Exercise description >> Transcribe each record exactly as it appears.

──────── Source material ────────

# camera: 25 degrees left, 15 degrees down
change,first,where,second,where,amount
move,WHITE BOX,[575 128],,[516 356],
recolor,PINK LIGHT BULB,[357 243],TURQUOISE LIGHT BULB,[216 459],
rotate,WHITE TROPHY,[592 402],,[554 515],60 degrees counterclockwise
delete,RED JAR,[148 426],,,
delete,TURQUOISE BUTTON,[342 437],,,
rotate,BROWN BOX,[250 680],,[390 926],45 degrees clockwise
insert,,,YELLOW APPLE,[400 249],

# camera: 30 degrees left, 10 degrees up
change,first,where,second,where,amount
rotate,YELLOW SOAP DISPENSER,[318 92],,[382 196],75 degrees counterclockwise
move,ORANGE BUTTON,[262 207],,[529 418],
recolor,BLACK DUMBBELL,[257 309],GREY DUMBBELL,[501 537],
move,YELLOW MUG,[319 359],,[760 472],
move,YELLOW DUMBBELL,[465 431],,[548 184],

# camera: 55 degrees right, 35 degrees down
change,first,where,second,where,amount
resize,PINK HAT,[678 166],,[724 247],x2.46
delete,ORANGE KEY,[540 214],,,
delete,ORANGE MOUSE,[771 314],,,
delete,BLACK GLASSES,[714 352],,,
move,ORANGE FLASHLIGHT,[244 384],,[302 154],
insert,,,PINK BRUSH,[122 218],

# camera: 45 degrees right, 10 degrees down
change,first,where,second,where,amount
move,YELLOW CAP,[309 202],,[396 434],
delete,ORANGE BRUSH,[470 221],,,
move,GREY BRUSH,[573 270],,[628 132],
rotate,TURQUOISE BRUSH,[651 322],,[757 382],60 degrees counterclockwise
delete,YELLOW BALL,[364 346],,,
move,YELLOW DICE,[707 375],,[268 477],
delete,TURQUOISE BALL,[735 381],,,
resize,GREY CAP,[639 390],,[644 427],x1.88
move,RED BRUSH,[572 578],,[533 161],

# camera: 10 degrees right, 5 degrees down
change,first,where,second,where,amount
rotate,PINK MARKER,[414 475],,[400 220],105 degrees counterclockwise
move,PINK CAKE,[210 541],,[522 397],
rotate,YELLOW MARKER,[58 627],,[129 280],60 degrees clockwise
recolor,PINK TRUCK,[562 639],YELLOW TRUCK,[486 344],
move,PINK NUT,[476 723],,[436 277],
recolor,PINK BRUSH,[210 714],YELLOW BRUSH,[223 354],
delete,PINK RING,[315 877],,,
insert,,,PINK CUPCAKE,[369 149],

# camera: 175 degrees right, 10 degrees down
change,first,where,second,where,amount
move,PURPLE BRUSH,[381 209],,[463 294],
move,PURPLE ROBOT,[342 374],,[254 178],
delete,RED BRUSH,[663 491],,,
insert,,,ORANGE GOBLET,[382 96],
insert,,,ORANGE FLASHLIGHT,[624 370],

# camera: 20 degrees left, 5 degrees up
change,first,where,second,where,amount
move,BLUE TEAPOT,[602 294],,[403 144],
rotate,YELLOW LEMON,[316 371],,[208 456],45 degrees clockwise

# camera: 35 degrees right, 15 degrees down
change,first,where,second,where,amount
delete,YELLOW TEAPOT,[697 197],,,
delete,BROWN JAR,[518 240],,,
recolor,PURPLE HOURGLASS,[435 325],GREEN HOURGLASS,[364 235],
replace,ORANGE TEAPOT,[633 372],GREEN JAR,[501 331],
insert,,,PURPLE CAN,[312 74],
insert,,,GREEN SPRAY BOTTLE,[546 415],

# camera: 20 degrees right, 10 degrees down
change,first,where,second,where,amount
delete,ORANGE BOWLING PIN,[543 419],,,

────────

Task answer >>
# camera: 25 degrees left, 15 degrees down
change,first,where,second,where,amount
move,WHITE BOX,[575 128],,[516 356],
recolor,PINK LIGHT BULB,[357 243],TURQUOISE LIGHT BULB,[216 459],
rotate,WHITE TROPHY,[592 402],,[554 515],60 degrees counterclockwise
delete,RED JAR,[148 426],,,
delete,TURQUOISE BUTTON,[342 437],,,
rotate,BROWN BOX,[250 680],,[390 926],45 degrees clockwise
insert,,,YELLOW APPLE,[400 249],

# camera: 30 degrees left, 10 degrees up
change,first,where,second,where,amount
rotate,YELLOW SOAP DISPENSER,[318 92],,[382 196],75 degrees counterclockwise
move,ORANGE BUTTON,[262 207],,[529 418],
recolor,BLACK DUMBBELL,[257 309],GREY DUMBBELL,[501 537],
move,YELLOW MUG,[319 359],,[760 472],
move,YELLOW DUMBBELL,[465 431],,[548 184],

# camera: 55 degrees right, 35 degrees down
change,first,where,second,where,amount
resize,PINK HAT,[678 166],,[724 247],x2.46
delete,ORANGE KEY,[540 214],,,
delete,ORANGE MOUSE,[771 314],,,
delete,BLACK GLASSES,[714 352],,,
move,ORANGE FLASHLIGHT,[244 384],,[302 154],
insert,,,PINK BRUSH,[122 218],

# camera: 45 degrees right, 10 degrees down
change,first,where,second,where,amount
move,YELLOW CAP,[309 202],,[396 434],
delete,ORANGE BRUSH,[470 221],,,
move,GREY BRUSH,[573 270],,[628 132],
rotate,TURQUOISE BRUSH,[651 322],,[757 382],60 degrees counterclockwise
delete,YELLOW BALL,[364 346],,,
move,YELLOW DICE,[707 375],,[268 477],
delete,TURQUOISE BALL,[735 381],,,
resize,GREY CAP,[639 390],,[644 427],x1.88
move,RED BRUSH,[572 578],,[533 161],

# camera: 10 degrees right, 5 degrees down
change,first,where,second,where,amount
rotate,PINK MARKER,[414 475],,[400 220],105 degrees counterclockwise
move,PINK CAKE,[210 541],,[522 397],
rotate,YELLOW MARKER,[58 627],,[129 280],60 degrees clockwise
recolor,PINK TRUCK,[562 639],YELLOW TRUCK,[486 344],
move,PINK NUT,[476 723],,[436 277],
recolor,PINK BRUSH,[210 714],YELLOW BRUSH,[223 354],
delete,PINK RING,[315 877],,,
insert,,,PINK CUPCAKE,[369 149],

# camera: 175 degrees right, 10 degrees down
change,first,where,second,where,amount
move,PURPLE BRUSH,[381 209],,[463 294],
move,PURPLE ROBOT,[342 374],,[254 178],
delete,RED BRUSH,[663 491],,,
insert,,,ORANGE GOBLET,[382 96],
insert,,,ORANGE FLASHLIGHT,[624 370],

# camera: 20 degrees left, 5 degrees up
change,first,where,second,where,amount
move,BLUE TEAPOT,[602 294],,[403 144],
rotate,YELLOW LEMON,[316 371],,[208 456],45 degrees clockwise

# camera: 35 degrees right, 15 degrees down
change,first,where,second,where,amount
delete,YELLOW TEAPOT,[697 197],,,
delete,BROWN JAR,[518 240],,,
recolor,PURPLE HOURGLASS,[435 325],GREEN HOURGLASS,[364 235],
replace,ORANGE TEAPOT,[633 372],GREEN JAR,[501 331],
insert,,,PURPLE CAN,[312 74],
insert,,,GREEN SPRAY BOTTLE,[546 415],

# camera: 20 degrees right, 10 degrees down
change,first,where,second,where,amount
delete,ORANGE BOWLING PIN,[543 419],,,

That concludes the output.